Before you write out the listing, remove the pictures; everything else stays exactly as it is.

-- Provided data --
[Start of section]

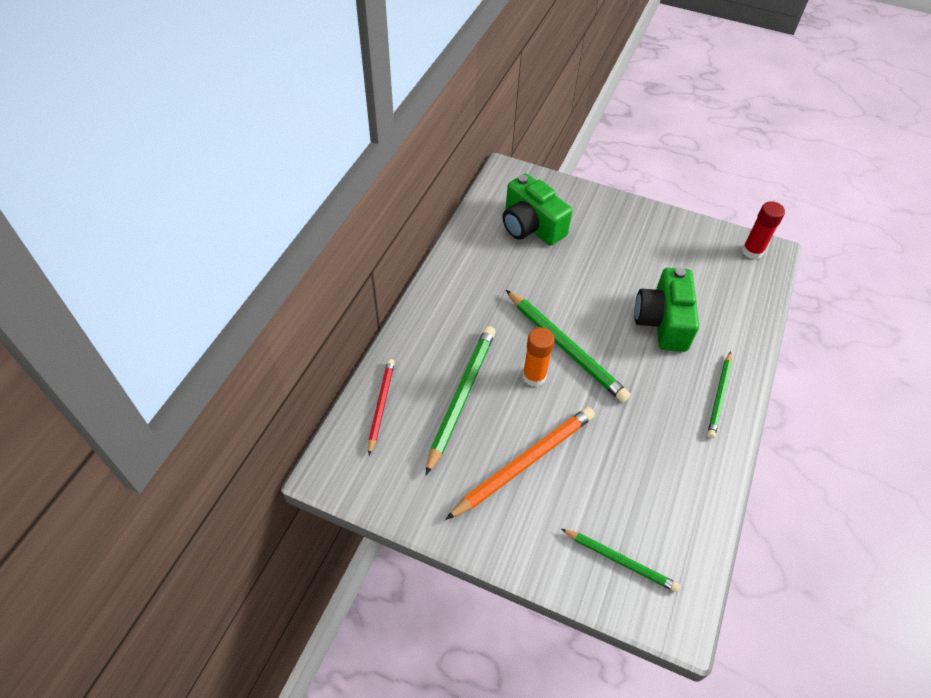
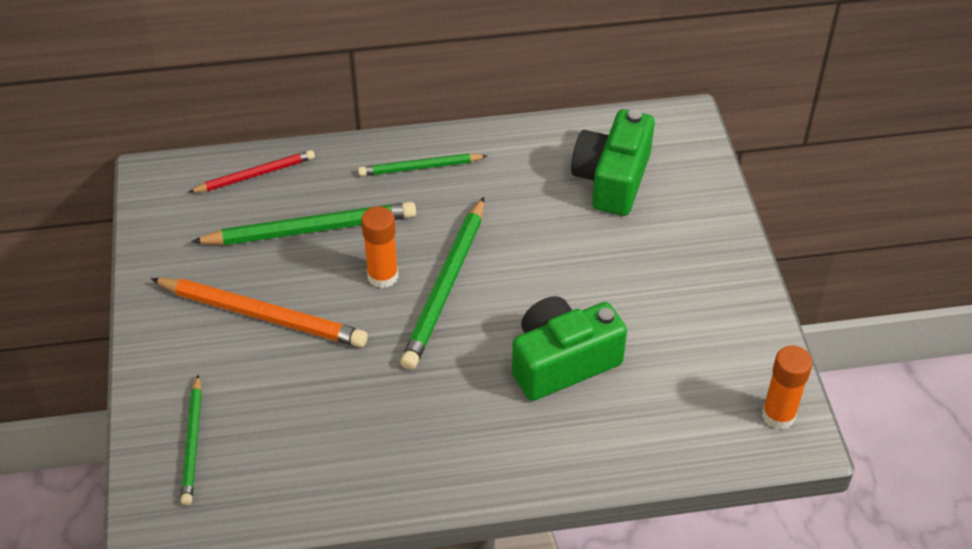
camera: 60 degrees right, 5 degrees down
(719, 396) = (485, 459): green pencil -> green pencil (420, 167)
(752, 251) = (778, 415): red glue stick -> orange glue stick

[End of section]

-- Solution for this exercise --
camera: 60 degrees right, 5 degrees down
(719, 396) = (485, 459): green pencil -> green pencil (420, 167)
(752, 251) = (778, 415): red glue stick -> orange glue stick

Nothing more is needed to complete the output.